Exercise materials »
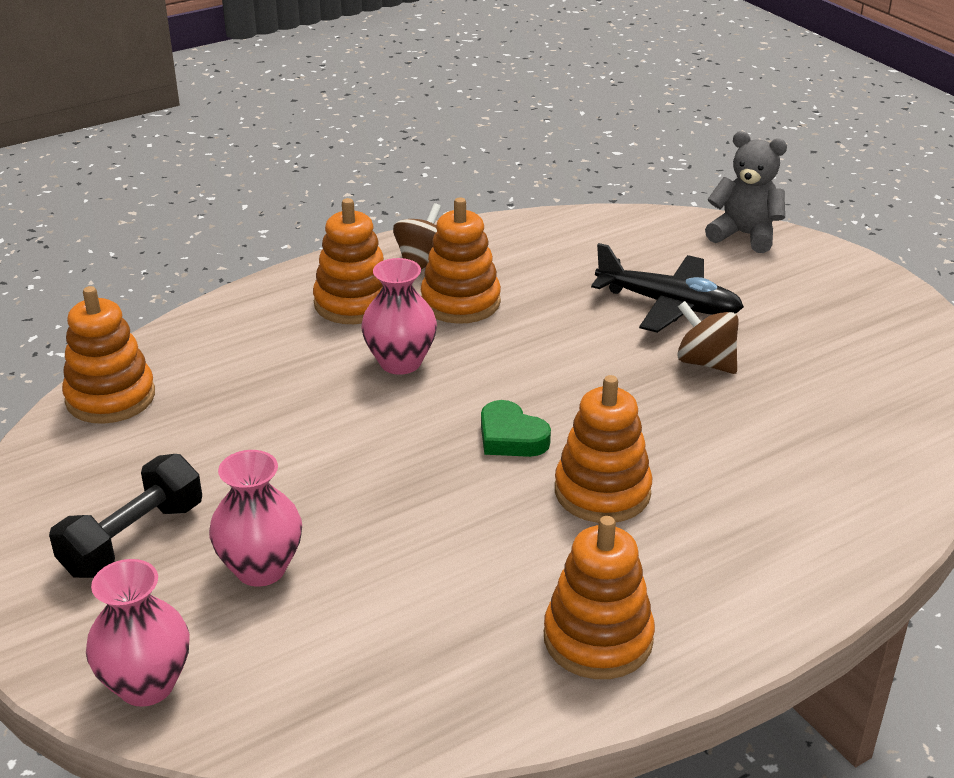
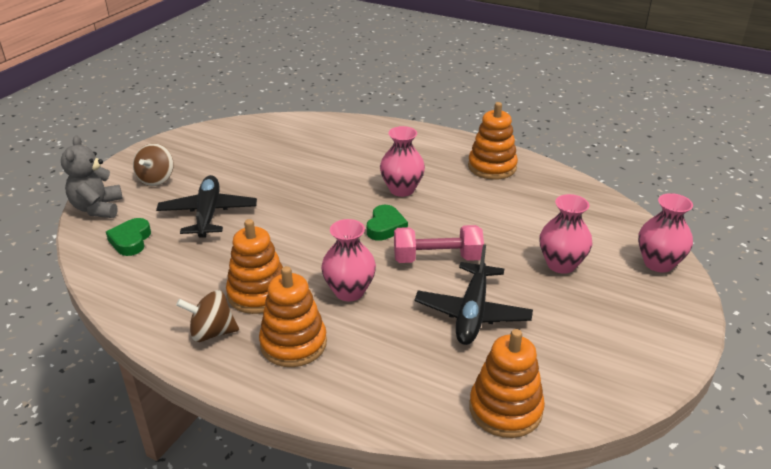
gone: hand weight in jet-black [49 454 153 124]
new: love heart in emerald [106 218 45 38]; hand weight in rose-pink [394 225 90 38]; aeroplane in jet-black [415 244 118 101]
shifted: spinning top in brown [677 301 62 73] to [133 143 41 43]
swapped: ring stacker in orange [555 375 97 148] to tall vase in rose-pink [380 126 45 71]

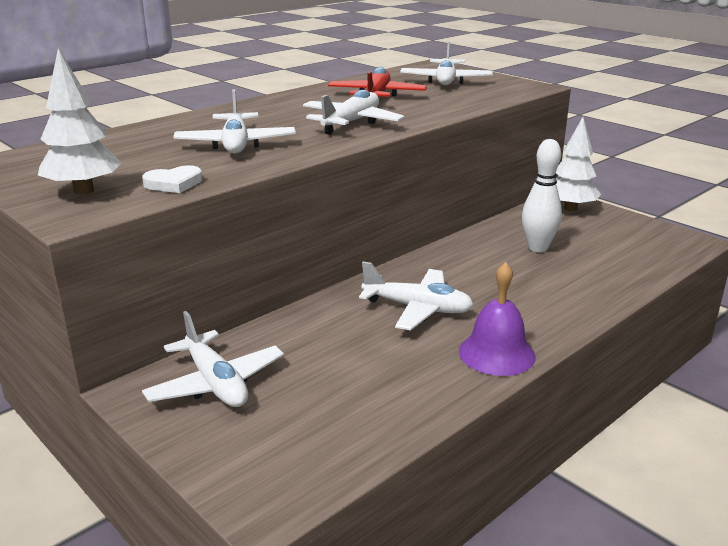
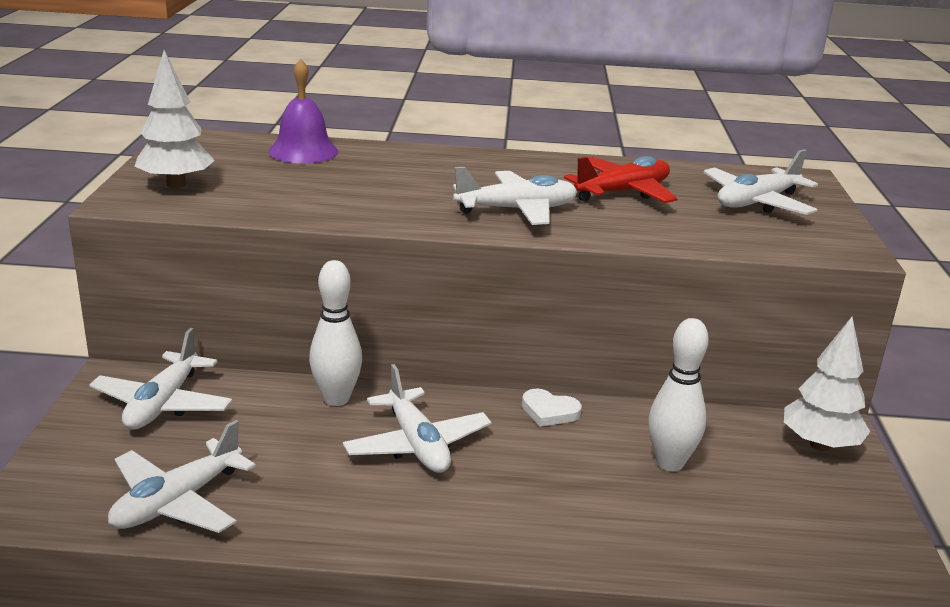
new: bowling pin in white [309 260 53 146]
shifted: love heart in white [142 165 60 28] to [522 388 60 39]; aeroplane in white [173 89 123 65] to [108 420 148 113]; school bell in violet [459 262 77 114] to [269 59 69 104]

Your objective » Each line of the listing that includes the word "heart" should be copied out.

Written response »
new: love heart in emerald [106 218 45 38]; hand weight in rose-pink [394 225 90 38]; aeroplane in jet-black [415 244 118 101]
shifted: love heart in white [142 165 60 28] to [522 388 60 39]; aeroplane in white [173 89 123 65] to [108 420 148 113]; school bell in violet [459 262 77 114] to [269 59 69 104]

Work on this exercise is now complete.